WHAT YOU HAVE TO DO:
Each line of the data is to be output verbatim, with the images removed.
>>>
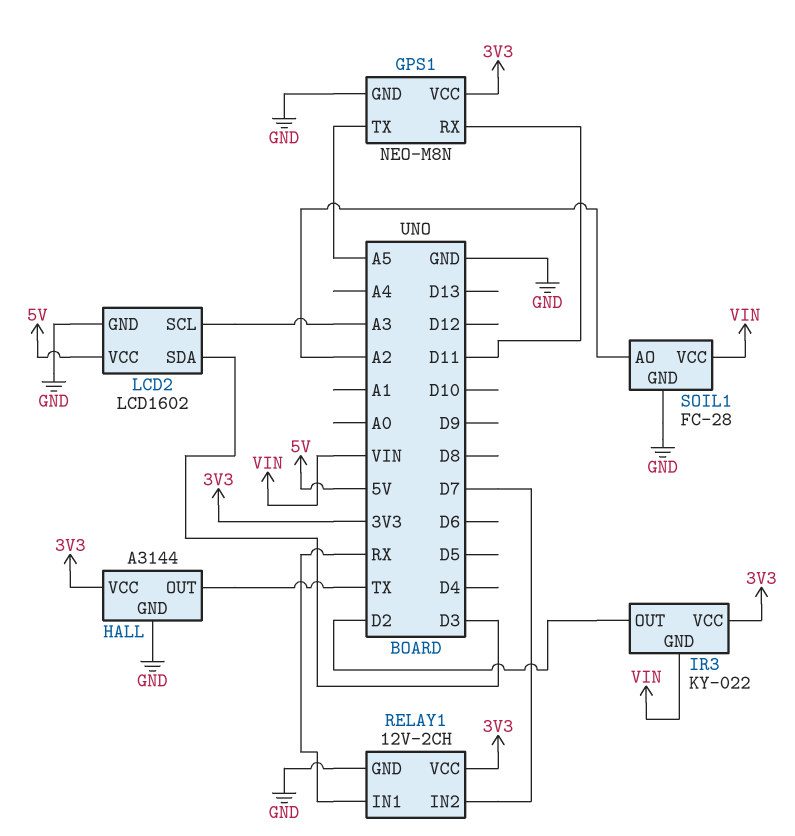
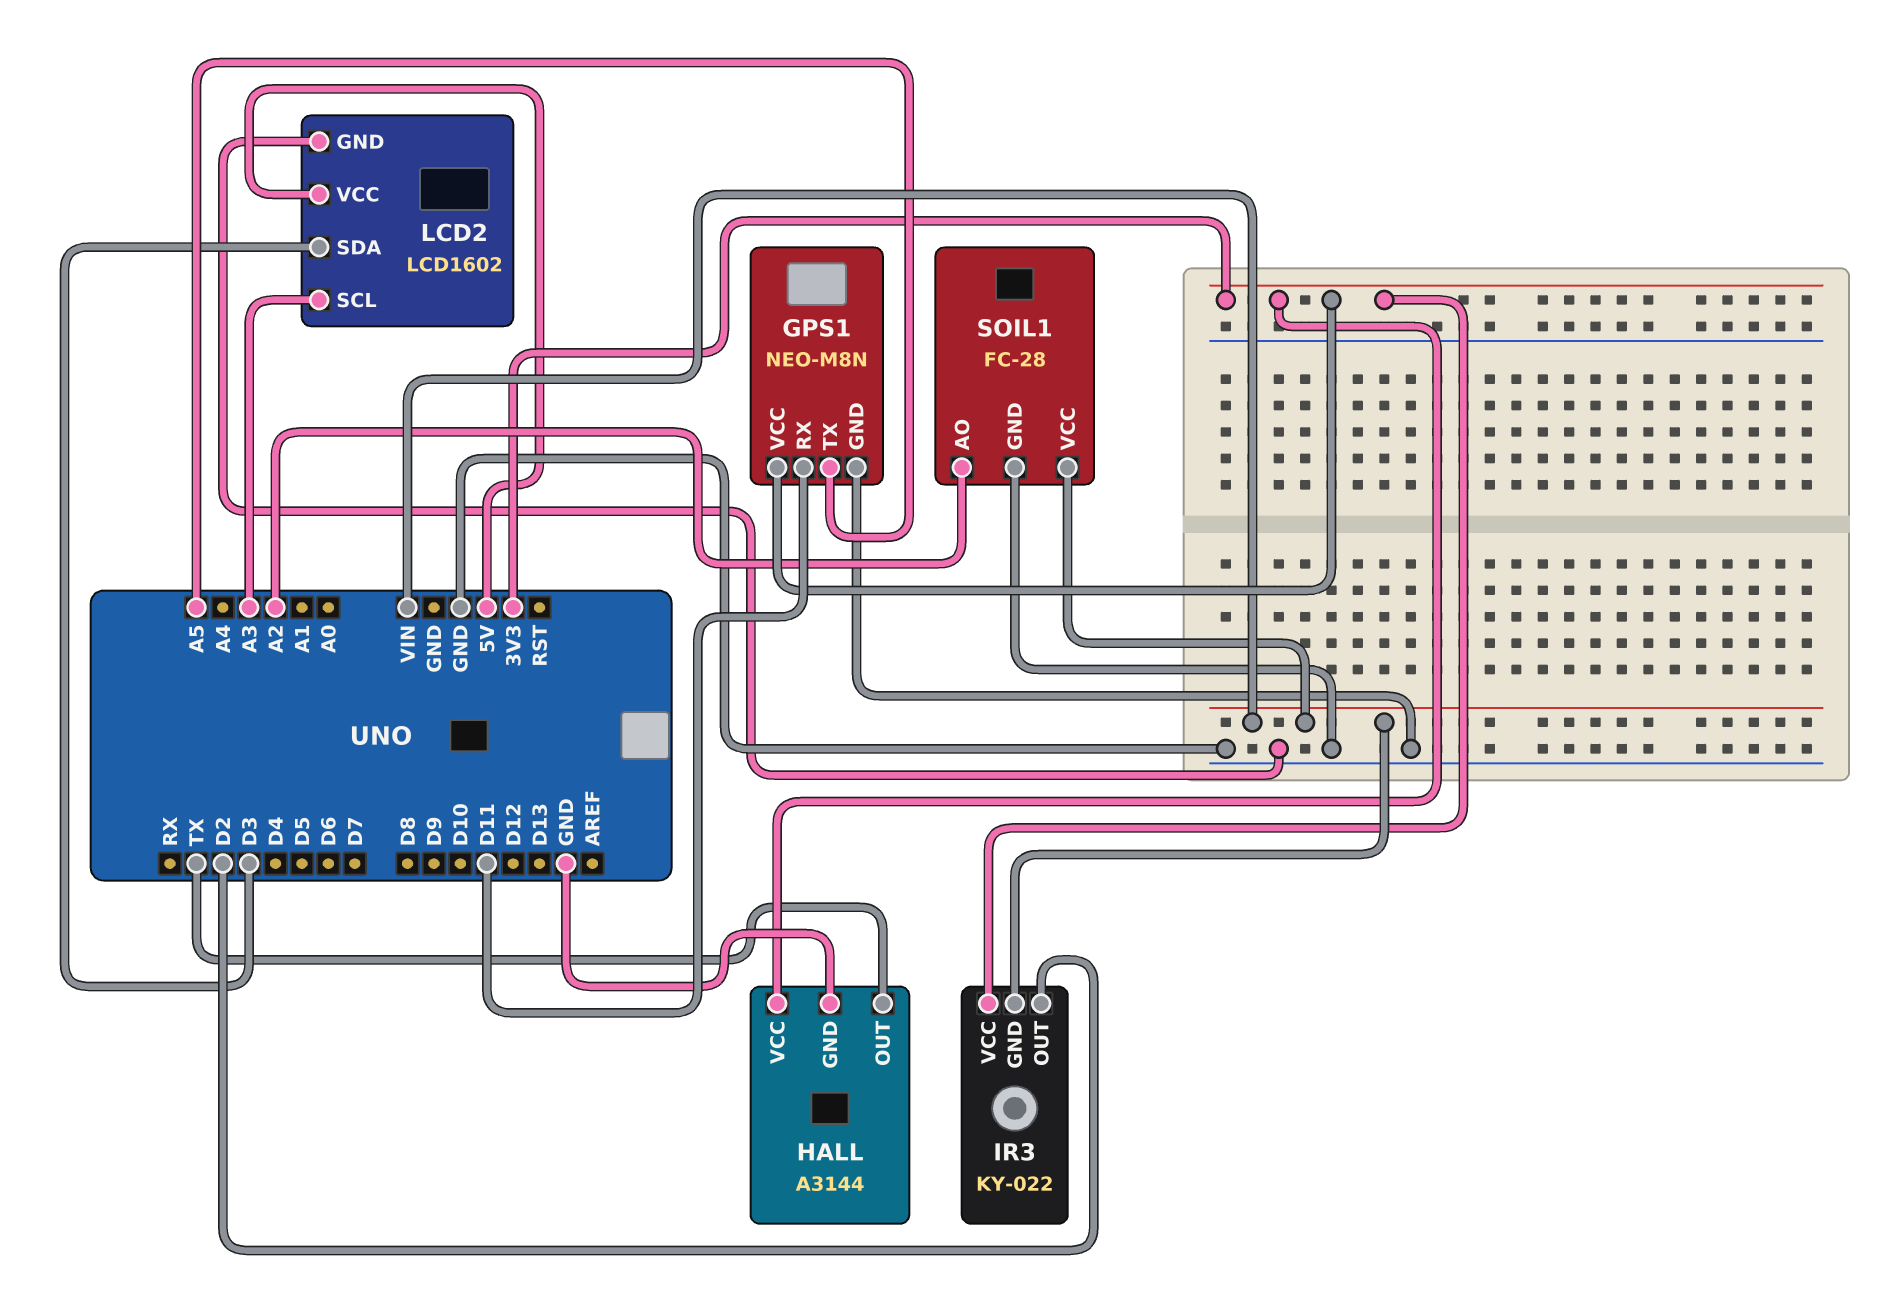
RELAY1: 12V-2CH -> none
RELAY1 pin GND: GND -> none
RELAY1 pin IN1: RX -> none
RELAY1 pin IN2: D7 -> none
RELAY1 pin VCC: 3V3 -> none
<<<
TASK RESULT:
RELAY1: 12V-2CH -> none
RELAY1 pin GND: GND -> none
RELAY1 pin IN1: RX -> none
RELAY1 pin IN2: D7 -> none
RELAY1 pin VCC: 3V3 -> none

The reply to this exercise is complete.